Find each line with the string "section" and copy it.

[Outline labeling records]
────────────────────
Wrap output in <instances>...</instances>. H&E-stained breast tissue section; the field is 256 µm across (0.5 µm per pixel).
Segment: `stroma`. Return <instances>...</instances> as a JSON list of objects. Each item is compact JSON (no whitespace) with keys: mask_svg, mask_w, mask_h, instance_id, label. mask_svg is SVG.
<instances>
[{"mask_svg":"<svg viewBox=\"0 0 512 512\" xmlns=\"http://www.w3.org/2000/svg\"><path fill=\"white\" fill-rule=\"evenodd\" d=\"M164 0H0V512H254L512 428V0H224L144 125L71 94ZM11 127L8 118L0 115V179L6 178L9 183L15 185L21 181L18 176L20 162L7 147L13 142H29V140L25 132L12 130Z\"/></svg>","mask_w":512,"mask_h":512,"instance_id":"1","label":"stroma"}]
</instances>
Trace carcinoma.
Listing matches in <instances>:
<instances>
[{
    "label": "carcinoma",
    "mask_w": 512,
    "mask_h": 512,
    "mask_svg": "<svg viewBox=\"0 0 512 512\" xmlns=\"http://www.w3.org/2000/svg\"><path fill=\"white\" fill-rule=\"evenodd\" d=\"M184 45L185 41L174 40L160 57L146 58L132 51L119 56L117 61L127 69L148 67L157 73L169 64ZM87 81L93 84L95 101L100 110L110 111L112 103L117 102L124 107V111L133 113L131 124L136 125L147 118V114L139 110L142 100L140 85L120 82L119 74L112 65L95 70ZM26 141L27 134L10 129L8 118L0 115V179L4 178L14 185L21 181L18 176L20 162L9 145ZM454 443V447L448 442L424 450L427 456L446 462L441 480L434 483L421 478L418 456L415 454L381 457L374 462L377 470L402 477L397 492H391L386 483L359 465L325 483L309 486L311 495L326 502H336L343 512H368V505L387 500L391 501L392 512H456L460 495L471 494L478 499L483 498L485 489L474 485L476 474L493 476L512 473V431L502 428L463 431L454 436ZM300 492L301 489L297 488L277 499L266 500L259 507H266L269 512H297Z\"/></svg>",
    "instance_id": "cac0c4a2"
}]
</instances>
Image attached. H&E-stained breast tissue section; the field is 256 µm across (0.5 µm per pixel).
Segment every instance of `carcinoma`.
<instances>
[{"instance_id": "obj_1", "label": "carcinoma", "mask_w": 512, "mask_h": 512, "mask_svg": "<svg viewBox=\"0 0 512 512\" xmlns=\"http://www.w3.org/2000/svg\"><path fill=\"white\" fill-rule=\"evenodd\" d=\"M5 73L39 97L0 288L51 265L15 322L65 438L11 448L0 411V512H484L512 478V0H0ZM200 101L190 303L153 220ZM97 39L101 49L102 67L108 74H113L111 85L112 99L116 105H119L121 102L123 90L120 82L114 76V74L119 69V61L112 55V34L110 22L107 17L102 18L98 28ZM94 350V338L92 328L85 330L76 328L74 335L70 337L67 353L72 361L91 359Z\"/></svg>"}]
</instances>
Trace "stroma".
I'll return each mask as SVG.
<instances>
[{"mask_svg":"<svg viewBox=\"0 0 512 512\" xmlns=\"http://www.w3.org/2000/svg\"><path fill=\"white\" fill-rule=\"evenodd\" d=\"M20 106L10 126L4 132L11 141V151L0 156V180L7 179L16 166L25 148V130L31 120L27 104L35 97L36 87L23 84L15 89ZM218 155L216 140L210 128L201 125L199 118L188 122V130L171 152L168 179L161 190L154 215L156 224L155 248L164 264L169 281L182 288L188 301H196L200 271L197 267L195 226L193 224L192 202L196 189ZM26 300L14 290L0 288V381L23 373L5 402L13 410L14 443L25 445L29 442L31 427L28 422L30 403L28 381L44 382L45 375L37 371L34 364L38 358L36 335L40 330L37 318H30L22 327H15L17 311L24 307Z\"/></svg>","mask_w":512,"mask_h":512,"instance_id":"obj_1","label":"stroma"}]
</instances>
────────────────────
● **ANSWER TO THE EXERCISE**:
Wrap output in <instances>...</instances>. H&E-stained breast tissue section; the field is 256 µm across (0.5 µm per pixel).
Image attached. H&E-stained breast tissue section; the field is 256 µm across (0.5 µm per pixel).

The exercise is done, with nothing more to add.